* _The records_
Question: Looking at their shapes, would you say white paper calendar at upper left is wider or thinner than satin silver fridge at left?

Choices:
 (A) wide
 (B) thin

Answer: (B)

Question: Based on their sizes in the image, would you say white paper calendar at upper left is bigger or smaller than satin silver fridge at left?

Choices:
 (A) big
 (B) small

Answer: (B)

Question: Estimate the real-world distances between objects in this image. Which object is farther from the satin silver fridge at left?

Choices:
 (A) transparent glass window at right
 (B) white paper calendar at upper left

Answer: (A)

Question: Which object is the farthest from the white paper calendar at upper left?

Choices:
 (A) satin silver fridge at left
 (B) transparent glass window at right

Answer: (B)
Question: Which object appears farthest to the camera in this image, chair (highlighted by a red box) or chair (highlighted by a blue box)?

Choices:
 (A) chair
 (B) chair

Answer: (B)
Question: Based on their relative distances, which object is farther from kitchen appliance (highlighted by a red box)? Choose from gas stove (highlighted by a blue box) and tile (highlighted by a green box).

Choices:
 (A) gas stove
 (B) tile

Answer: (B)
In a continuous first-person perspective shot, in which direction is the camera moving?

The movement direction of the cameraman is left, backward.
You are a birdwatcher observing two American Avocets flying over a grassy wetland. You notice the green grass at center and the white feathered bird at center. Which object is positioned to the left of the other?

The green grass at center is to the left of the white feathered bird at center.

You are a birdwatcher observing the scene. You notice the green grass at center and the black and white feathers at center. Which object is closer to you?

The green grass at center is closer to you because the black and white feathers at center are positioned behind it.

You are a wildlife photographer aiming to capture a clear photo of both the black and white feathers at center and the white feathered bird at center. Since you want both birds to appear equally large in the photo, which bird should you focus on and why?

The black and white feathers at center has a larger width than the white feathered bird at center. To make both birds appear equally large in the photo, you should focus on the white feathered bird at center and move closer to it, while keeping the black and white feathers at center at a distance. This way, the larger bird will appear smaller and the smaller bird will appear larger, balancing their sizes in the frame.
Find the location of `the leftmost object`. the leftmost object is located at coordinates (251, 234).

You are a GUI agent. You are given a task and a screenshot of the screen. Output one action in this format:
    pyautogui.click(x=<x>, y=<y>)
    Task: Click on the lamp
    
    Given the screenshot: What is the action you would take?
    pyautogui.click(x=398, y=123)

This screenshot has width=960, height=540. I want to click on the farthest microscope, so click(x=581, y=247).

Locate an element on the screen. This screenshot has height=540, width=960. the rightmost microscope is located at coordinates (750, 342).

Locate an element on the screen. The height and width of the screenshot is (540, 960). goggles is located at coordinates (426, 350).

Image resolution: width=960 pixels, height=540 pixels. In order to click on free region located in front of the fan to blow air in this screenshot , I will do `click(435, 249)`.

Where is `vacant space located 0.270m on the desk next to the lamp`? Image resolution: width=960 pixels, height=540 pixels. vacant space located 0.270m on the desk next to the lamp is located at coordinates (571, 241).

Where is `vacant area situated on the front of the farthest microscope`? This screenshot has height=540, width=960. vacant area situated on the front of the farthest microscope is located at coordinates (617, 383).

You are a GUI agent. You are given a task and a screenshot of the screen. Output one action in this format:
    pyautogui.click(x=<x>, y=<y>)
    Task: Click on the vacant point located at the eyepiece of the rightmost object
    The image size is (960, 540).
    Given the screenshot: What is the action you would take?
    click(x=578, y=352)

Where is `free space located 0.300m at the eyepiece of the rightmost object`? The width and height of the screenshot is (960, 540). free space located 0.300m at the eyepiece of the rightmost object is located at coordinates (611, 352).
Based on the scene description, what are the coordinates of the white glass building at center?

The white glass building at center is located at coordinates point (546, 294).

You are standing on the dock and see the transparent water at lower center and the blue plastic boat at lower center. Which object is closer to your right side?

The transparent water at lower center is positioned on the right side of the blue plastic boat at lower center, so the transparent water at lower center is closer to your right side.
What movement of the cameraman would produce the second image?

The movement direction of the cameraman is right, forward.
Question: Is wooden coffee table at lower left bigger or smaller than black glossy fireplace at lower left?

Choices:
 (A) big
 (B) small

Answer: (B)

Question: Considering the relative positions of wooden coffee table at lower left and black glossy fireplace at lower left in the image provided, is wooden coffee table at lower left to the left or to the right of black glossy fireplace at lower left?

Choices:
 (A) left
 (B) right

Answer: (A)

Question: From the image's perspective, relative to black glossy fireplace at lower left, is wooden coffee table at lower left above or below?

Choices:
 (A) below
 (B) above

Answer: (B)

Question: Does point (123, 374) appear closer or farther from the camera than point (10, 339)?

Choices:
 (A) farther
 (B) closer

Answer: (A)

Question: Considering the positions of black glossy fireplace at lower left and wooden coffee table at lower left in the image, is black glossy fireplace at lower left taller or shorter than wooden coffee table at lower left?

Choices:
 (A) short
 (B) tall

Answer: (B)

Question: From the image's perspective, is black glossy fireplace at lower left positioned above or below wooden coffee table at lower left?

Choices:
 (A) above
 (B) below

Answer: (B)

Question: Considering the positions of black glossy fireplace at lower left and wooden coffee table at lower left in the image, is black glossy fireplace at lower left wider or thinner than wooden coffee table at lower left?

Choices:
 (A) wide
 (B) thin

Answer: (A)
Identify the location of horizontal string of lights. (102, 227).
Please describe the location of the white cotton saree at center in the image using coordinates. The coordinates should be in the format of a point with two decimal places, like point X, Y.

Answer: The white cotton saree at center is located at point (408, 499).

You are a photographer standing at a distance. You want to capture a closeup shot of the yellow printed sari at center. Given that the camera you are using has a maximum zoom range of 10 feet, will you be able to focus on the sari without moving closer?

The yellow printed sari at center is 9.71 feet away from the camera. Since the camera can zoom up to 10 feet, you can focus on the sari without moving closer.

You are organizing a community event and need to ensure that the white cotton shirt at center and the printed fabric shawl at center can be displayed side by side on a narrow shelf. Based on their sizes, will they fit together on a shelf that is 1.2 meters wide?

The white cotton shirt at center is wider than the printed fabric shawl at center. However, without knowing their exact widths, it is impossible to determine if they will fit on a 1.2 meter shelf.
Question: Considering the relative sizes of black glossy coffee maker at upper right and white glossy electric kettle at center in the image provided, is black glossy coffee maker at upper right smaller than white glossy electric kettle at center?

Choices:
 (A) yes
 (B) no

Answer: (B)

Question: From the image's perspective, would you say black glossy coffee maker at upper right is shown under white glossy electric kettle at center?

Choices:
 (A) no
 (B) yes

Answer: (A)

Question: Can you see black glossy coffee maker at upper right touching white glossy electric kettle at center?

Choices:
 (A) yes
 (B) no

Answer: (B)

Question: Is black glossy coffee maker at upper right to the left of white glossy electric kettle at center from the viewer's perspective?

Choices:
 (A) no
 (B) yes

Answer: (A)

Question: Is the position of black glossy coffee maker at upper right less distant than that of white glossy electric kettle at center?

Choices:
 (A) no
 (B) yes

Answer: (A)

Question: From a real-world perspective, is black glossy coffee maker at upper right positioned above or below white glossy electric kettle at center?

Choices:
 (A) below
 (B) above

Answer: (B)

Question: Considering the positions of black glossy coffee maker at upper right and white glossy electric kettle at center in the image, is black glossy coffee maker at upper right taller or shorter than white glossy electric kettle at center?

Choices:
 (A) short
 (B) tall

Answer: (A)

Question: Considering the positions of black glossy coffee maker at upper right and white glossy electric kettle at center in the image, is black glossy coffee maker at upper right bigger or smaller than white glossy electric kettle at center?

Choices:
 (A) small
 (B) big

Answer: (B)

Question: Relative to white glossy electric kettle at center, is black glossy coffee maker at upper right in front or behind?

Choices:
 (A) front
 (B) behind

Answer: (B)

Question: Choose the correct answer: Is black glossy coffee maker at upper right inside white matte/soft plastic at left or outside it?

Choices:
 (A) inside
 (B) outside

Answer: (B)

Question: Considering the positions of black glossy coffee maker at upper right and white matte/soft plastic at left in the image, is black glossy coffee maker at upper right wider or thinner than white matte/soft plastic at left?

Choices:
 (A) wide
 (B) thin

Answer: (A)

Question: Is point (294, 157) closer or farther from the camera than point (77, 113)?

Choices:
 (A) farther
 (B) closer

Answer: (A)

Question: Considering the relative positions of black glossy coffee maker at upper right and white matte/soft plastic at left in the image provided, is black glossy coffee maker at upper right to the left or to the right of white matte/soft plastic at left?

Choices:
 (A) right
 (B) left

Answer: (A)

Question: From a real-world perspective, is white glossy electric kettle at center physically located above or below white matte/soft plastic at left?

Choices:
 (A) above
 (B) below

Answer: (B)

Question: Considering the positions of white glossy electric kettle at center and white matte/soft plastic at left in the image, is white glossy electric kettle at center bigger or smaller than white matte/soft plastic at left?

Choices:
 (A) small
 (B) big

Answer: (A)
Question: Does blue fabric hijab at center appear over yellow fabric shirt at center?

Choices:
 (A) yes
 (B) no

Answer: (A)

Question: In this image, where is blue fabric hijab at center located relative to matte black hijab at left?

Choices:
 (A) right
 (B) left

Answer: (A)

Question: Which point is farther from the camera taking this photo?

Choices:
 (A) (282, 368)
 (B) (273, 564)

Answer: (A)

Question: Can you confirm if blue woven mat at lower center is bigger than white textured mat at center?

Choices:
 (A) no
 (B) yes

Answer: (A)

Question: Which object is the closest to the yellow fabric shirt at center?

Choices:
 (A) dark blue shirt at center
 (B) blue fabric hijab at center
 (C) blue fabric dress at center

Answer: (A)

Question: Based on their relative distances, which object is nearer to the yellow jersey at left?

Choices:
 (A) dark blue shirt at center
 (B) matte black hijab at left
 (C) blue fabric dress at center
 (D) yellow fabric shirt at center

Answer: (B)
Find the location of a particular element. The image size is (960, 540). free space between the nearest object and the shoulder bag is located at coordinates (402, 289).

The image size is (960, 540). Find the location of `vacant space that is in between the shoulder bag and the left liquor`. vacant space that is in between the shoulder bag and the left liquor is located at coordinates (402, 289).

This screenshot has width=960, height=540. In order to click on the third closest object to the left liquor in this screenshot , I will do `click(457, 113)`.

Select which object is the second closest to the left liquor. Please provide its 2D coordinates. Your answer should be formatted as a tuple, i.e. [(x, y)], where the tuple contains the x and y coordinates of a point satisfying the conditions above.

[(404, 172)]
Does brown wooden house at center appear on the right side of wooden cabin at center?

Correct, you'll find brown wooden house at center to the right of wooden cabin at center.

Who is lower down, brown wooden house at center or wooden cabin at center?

* _What needs to be done_
Reproduce verbatim the part of the listing that opens with the line containing "[(404, 172)]" and runs through the end of the listing.

* _In response_
[(404, 172)]
Does brown wooden house at center appear on the right side of wooden cabin at center?

Correct, you'll find brown wooden house at center to the right of wooden cabin at center.

Who is lower down, brown wooden house at center or wooden cabin at center?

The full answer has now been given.